[Collection entries]
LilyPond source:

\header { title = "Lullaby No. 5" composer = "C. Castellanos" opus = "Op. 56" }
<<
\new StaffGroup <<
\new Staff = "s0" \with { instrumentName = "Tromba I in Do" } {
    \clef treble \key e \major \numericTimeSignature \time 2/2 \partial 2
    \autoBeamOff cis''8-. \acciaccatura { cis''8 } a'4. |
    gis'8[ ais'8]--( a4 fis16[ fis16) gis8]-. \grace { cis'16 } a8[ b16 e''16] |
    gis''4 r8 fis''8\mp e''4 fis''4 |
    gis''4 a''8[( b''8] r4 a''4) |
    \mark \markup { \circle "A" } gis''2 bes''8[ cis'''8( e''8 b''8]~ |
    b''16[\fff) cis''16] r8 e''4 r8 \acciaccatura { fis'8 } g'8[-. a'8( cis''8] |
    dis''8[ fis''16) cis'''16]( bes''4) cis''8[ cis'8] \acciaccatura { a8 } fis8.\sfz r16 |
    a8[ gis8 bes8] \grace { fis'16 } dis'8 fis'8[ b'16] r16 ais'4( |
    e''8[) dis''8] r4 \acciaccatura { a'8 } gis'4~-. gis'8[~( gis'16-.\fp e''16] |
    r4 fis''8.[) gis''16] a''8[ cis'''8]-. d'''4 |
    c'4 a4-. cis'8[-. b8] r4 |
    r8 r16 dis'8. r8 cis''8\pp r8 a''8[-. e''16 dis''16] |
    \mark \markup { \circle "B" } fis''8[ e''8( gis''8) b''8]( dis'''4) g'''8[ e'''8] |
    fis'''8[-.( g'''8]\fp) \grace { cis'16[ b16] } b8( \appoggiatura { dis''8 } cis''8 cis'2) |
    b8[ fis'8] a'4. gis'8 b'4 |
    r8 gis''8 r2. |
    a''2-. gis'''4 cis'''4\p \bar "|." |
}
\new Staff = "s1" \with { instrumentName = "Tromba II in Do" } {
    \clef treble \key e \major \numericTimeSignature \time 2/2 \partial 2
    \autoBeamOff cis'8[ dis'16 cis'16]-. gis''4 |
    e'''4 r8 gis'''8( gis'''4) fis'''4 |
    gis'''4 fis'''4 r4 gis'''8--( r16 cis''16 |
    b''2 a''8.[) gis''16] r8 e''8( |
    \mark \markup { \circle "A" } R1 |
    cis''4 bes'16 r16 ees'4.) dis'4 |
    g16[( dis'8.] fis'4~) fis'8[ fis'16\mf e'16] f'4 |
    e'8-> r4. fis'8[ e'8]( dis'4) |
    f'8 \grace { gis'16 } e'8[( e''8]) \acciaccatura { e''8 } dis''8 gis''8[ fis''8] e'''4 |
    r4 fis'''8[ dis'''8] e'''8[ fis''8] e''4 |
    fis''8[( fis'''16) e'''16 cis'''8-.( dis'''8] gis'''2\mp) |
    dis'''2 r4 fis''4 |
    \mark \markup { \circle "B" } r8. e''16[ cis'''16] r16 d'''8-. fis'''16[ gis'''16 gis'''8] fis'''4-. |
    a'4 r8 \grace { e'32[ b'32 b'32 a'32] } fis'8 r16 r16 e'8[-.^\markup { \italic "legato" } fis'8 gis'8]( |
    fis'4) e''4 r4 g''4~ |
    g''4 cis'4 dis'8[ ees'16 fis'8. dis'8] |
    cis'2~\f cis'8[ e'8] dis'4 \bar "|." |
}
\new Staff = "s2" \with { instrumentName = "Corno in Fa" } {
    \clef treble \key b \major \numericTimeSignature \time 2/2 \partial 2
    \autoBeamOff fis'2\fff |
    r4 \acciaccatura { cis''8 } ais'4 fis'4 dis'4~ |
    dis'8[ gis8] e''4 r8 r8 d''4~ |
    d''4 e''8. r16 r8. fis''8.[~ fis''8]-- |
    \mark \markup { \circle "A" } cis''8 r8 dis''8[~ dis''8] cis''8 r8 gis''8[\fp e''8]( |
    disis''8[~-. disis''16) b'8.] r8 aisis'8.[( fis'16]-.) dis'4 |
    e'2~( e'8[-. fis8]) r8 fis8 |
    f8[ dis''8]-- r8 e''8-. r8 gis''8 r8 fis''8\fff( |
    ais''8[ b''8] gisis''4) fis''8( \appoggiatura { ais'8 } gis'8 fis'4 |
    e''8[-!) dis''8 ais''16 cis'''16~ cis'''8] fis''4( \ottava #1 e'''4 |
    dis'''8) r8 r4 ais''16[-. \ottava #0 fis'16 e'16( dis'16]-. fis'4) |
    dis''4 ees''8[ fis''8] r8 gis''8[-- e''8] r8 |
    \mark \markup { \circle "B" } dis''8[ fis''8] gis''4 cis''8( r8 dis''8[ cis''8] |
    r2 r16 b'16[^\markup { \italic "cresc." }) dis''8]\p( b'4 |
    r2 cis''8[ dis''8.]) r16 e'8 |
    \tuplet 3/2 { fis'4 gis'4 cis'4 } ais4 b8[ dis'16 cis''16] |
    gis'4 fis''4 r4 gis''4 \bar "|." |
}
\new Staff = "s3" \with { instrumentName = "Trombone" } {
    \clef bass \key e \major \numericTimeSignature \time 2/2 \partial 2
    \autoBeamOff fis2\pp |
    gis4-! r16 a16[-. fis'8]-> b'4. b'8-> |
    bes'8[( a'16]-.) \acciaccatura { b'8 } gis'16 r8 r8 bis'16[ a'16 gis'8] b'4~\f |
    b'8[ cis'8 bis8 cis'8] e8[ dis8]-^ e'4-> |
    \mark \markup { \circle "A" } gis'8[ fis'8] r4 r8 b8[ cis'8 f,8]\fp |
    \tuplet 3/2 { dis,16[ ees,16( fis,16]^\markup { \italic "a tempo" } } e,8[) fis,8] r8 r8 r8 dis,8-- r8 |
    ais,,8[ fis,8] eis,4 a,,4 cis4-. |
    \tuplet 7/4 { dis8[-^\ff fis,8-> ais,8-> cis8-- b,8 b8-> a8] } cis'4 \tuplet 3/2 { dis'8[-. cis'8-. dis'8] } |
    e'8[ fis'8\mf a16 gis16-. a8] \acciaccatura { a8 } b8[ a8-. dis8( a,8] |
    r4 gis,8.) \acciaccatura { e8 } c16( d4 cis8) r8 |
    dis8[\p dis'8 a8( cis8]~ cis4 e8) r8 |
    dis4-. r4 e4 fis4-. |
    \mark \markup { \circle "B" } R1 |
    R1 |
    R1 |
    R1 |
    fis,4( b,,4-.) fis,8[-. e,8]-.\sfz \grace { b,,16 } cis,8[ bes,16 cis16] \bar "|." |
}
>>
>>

▸ Given task
State only the number of lines in the entries above that contain the string "major".

▸ Exercise solution
4